[Begin RAW RECORDS]

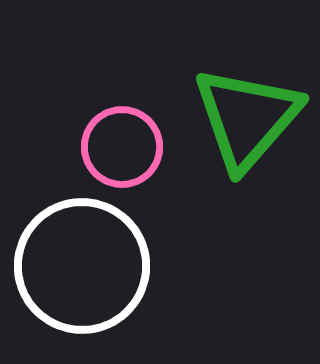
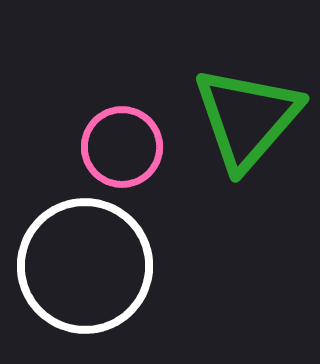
white circle: moved 3 px right
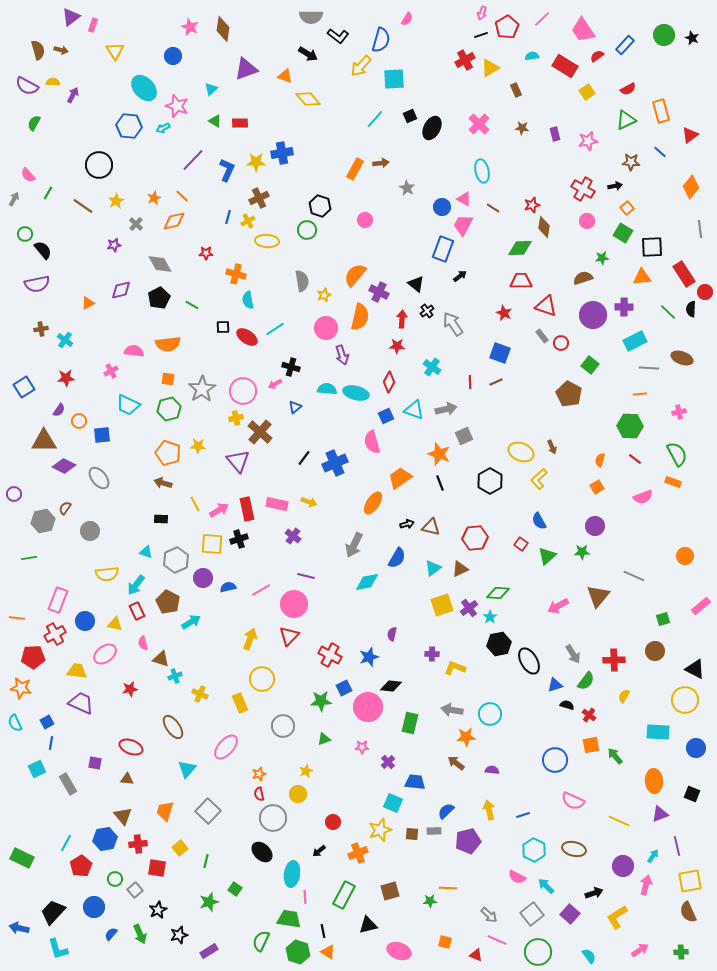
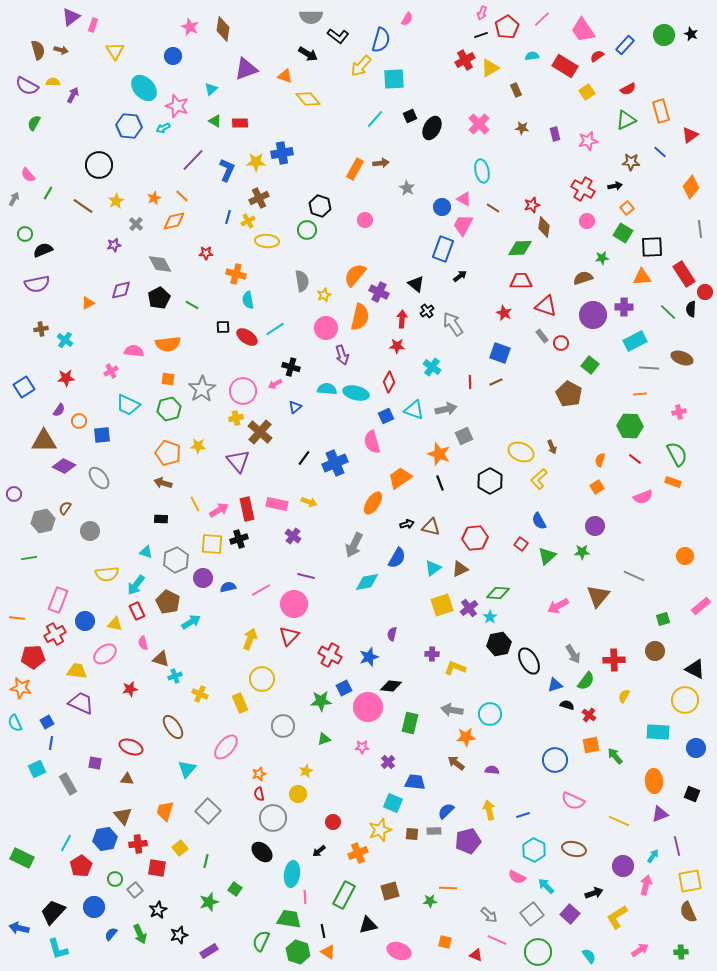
black star at (692, 38): moved 1 px left, 4 px up
black semicircle at (43, 250): rotated 72 degrees counterclockwise
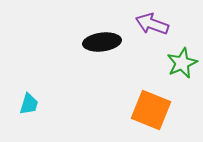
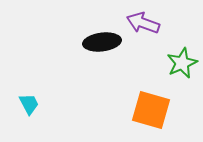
purple arrow: moved 9 px left, 1 px up
cyan trapezoid: rotated 45 degrees counterclockwise
orange square: rotated 6 degrees counterclockwise
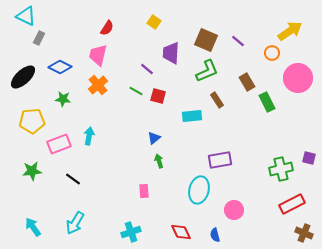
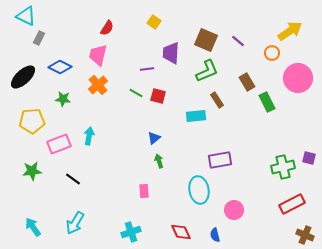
purple line at (147, 69): rotated 48 degrees counterclockwise
green line at (136, 91): moved 2 px down
cyan rectangle at (192, 116): moved 4 px right
green cross at (281, 169): moved 2 px right, 2 px up
cyan ellipse at (199, 190): rotated 24 degrees counterclockwise
brown cross at (304, 233): moved 1 px right, 2 px down
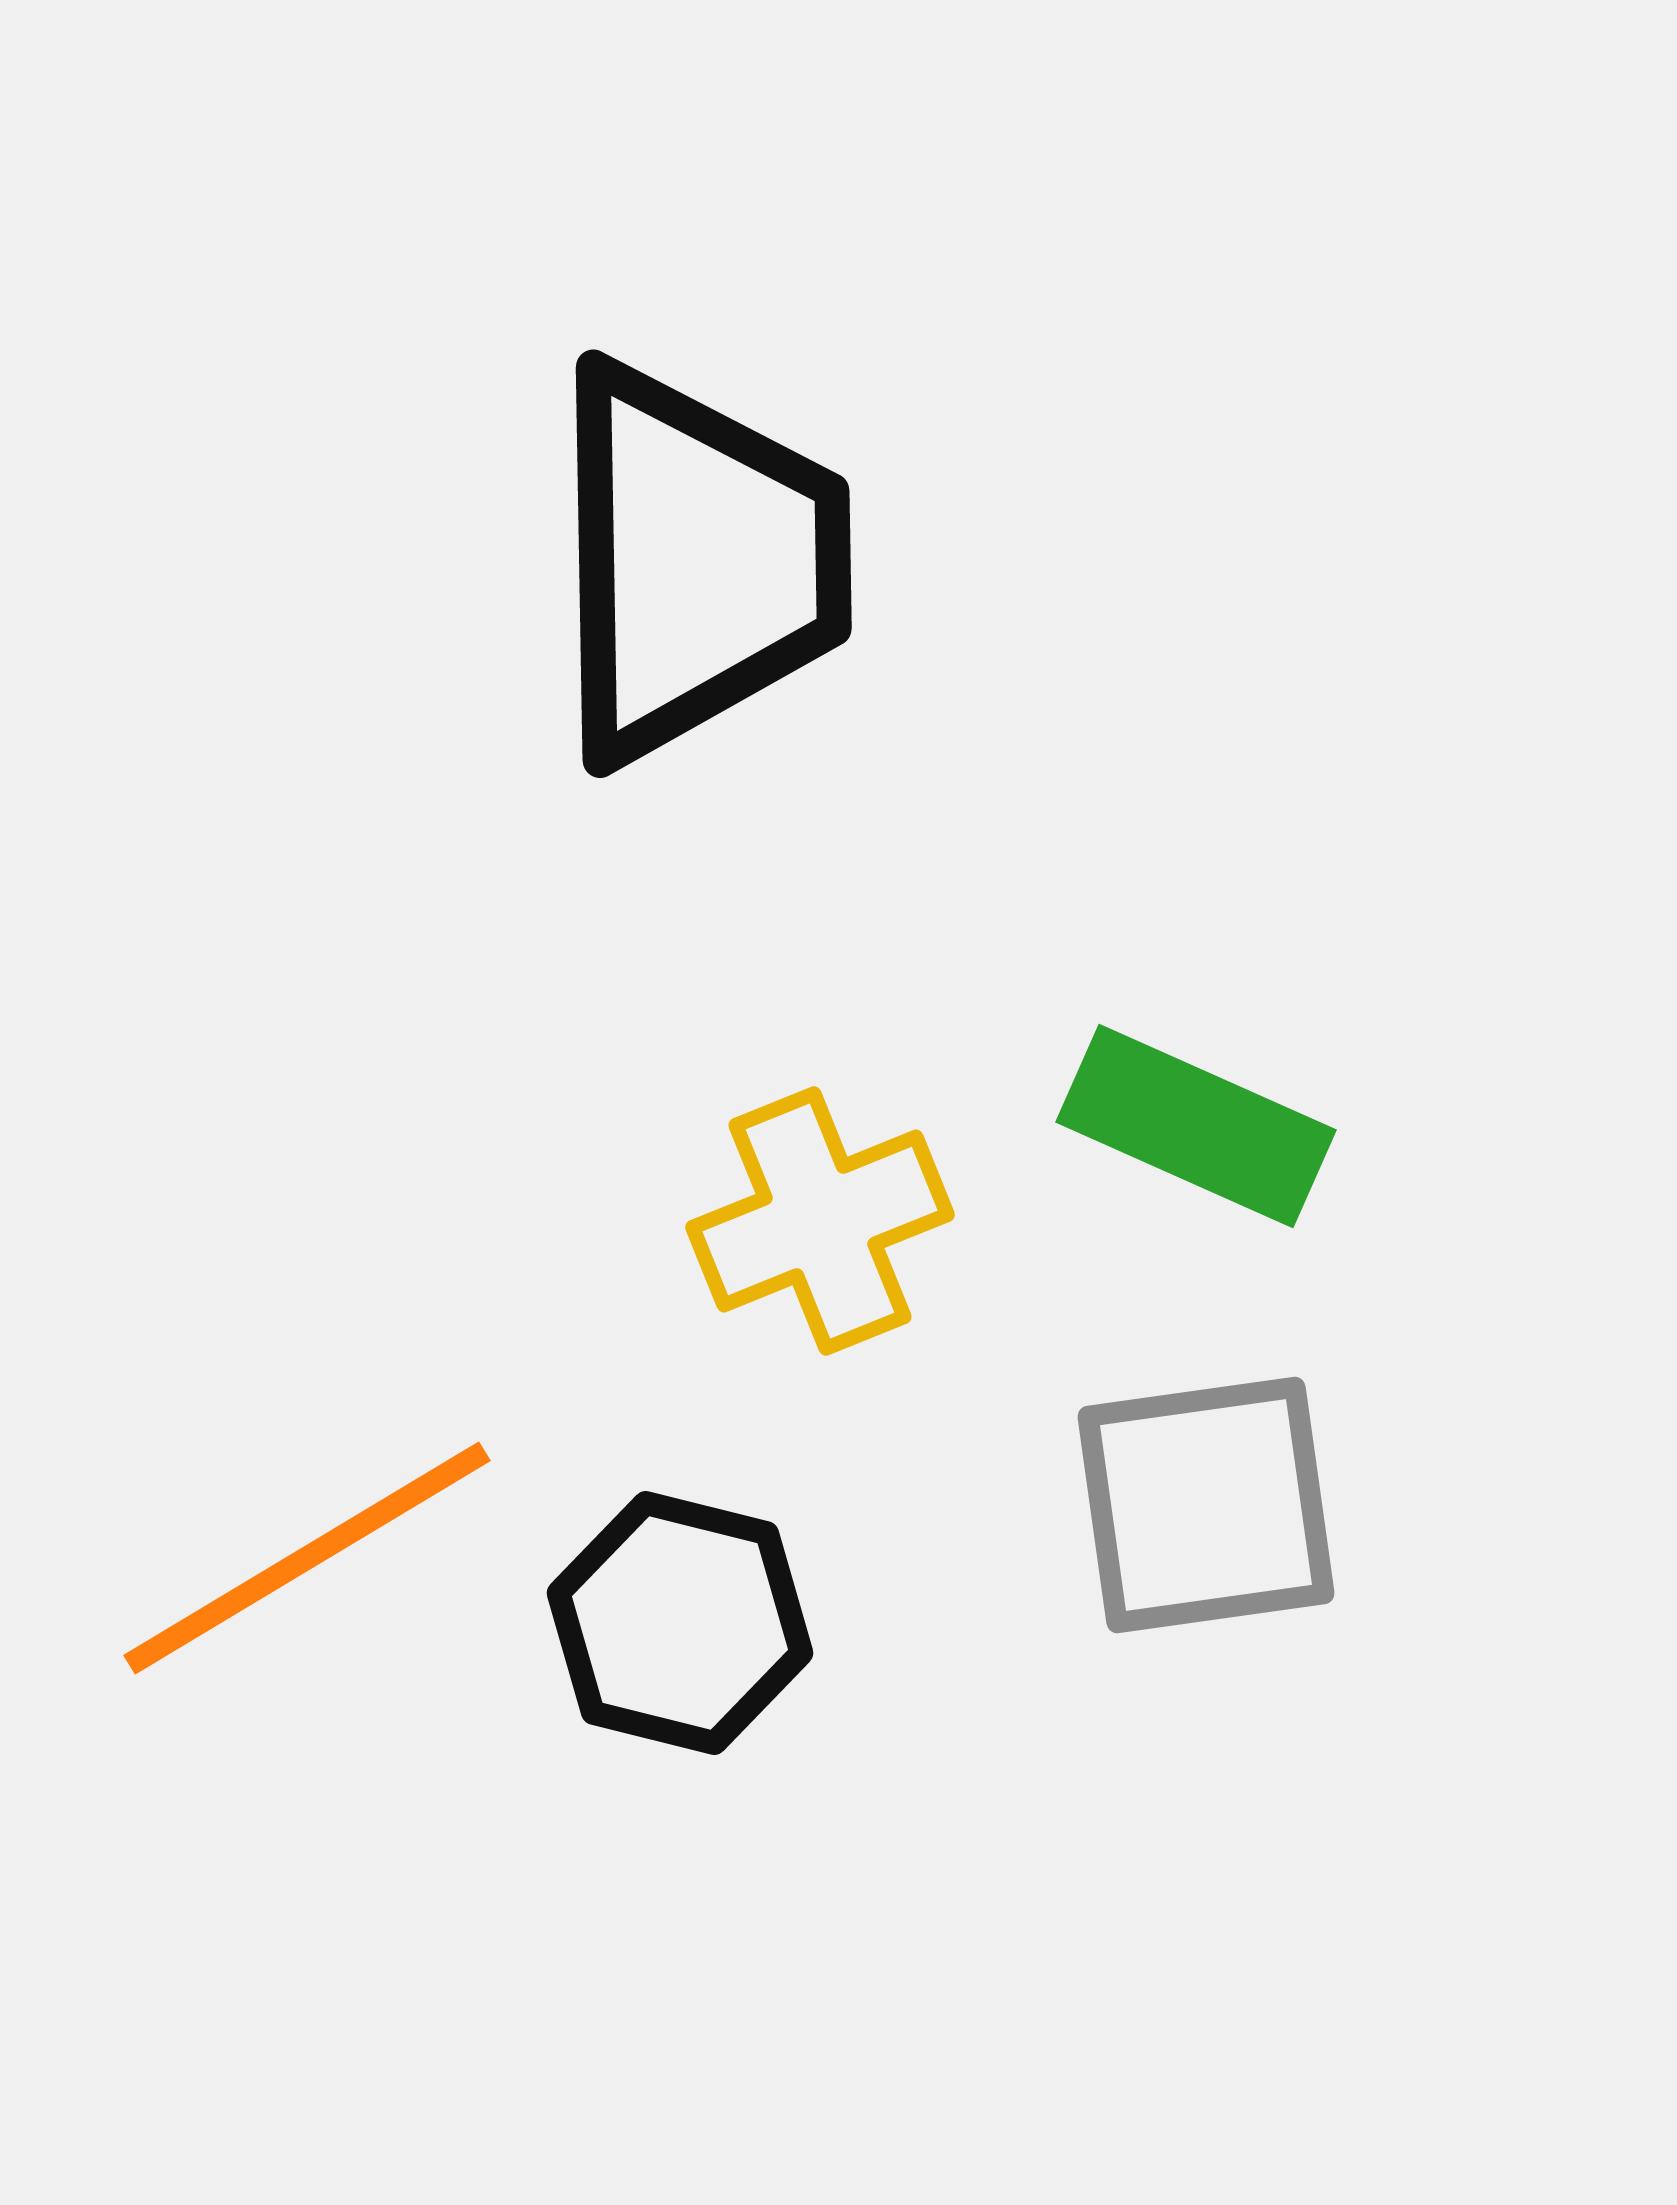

[End RAW RECORDS]

WORK TO BE COMPLETED -> Give back all the lines above word for word, leaving out the pictures.

COMPLETED EXERCISE ->
white circle: moved 3 px right
black star at (692, 38): moved 1 px left, 4 px up
black semicircle at (43, 250): rotated 72 degrees counterclockwise
purple arrow: moved 9 px left, 1 px up
cyan trapezoid: rotated 45 degrees counterclockwise
orange square: rotated 6 degrees counterclockwise
purple line at (147, 69): rotated 48 degrees counterclockwise
green line at (136, 91): moved 2 px down
cyan rectangle at (192, 116): moved 4 px right
green cross at (281, 169): moved 2 px right, 2 px up
cyan ellipse at (199, 190): rotated 24 degrees counterclockwise
brown cross at (304, 233): moved 1 px right, 2 px down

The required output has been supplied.